■ Stored data ■

-------

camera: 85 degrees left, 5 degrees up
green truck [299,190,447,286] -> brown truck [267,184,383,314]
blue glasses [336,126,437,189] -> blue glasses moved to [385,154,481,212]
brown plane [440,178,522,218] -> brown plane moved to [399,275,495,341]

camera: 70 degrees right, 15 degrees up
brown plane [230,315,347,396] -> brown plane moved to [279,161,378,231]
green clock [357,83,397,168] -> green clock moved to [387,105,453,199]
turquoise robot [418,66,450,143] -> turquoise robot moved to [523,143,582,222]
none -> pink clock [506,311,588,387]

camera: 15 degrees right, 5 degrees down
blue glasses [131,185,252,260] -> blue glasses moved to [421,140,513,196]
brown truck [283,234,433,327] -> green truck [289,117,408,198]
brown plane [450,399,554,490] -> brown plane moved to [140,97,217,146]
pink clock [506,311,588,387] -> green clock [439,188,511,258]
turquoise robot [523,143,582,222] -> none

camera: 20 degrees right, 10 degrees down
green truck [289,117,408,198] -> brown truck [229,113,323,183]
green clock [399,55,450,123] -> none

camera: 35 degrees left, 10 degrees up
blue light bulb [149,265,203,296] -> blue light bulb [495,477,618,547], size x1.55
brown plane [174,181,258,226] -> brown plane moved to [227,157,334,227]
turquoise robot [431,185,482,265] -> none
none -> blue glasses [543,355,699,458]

-------

■ Exercise brief ■
Could you reproduce, exactly, every line above from the line with "brown plane [230,315,347,396]" to the line with "brown truck [283,234,433,327]", and no other line? Both ends count.

■ Answer space ■
brown plane [230,315,347,396] -> brown plane moved to [279,161,378,231]
green clock [357,83,397,168] -> green clock moved to [387,105,453,199]
turquoise robot [418,66,450,143] -> turquoise robot moved to [523,143,582,222]
none -> pink clock [506,311,588,387]

camera: 15 degrees right, 5 degrees down
blue glasses [131,185,252,260] -> blue glasses moved to [421,140,513,196]
brown truck [283,234,433,327] -> green truck [289,117,408,198]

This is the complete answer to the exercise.